● EXTRACTED INFORMATION:

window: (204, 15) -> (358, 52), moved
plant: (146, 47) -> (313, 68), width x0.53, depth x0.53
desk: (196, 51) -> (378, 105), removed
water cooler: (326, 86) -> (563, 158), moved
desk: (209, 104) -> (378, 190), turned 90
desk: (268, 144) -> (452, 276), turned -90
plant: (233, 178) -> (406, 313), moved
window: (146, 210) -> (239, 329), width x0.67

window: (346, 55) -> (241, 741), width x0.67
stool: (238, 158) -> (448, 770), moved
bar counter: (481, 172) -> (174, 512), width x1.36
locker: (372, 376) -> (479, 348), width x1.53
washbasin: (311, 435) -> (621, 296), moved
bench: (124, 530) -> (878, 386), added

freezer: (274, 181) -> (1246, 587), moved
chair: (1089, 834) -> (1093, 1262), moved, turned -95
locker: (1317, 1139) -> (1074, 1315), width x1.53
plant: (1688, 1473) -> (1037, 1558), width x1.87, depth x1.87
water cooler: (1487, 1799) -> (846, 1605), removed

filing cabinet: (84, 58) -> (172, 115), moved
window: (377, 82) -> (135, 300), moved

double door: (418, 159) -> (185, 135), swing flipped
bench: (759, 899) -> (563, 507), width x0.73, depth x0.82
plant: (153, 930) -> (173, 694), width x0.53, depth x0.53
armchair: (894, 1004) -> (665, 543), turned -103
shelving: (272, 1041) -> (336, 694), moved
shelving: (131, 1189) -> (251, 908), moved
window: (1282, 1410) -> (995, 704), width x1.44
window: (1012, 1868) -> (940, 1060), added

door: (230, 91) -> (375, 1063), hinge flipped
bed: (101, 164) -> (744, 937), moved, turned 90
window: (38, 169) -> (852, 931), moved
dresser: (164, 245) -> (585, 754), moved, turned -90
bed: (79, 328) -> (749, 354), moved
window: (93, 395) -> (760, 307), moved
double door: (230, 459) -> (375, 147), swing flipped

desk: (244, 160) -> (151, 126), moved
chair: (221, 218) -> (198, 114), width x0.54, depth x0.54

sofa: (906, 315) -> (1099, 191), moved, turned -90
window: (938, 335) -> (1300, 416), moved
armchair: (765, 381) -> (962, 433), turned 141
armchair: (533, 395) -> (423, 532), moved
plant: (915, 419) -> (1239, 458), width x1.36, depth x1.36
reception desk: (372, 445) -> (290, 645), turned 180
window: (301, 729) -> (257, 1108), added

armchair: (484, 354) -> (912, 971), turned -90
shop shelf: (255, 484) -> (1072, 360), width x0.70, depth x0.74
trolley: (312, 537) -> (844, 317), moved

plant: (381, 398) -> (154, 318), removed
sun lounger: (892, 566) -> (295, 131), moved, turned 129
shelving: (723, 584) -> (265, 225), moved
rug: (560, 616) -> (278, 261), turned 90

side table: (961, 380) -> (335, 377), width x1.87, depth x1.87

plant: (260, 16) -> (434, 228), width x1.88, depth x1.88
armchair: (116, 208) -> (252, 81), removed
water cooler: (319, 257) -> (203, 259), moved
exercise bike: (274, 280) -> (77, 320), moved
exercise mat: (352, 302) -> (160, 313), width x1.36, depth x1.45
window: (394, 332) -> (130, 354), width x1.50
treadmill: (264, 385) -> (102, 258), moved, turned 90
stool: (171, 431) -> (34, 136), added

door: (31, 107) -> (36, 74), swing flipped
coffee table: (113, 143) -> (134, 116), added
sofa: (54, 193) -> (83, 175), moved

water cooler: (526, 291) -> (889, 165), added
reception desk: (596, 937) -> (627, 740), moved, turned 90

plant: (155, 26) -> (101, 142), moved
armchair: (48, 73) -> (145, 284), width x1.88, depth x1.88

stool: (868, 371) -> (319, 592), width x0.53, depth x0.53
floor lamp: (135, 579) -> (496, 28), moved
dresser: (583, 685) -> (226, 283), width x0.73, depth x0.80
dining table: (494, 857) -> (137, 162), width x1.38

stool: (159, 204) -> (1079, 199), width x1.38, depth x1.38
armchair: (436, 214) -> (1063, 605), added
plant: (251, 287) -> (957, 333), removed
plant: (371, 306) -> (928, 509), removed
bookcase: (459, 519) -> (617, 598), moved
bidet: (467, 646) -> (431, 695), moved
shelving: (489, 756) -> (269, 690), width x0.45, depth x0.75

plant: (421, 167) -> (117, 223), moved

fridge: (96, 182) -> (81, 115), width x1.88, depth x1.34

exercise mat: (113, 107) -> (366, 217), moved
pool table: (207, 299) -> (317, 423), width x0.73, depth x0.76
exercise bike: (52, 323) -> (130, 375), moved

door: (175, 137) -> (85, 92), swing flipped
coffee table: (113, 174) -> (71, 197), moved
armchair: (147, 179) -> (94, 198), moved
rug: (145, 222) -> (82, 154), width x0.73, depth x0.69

● ASSIGNMENT:
Could you repeat exactly the lines in the listing above from the one with "plant: (251, 287) -> (957, 333), removed" down to the one with "exercise mat: (113, 107) -> (366, 217), moved"? Include both of those lines.

● EXERCISE SOLUTION:
plant: (251, 287) -> (957, 333), removed
plant: (371, 306) -> (928, 509), removed
bookcase: (459, 519) -> (617, 598), moved
bidet: (467, 646) -> (431, 695), moved
shelving: (489, 756) -> (269, 690), width x0.45, depth x0.75

plant: (421, 167) -> (117, 223), moved

fridge: (96, 182) -> (81, 115), width x1.88, depth x1.34

exercise mat: (113, 107) -> (366, 217), moved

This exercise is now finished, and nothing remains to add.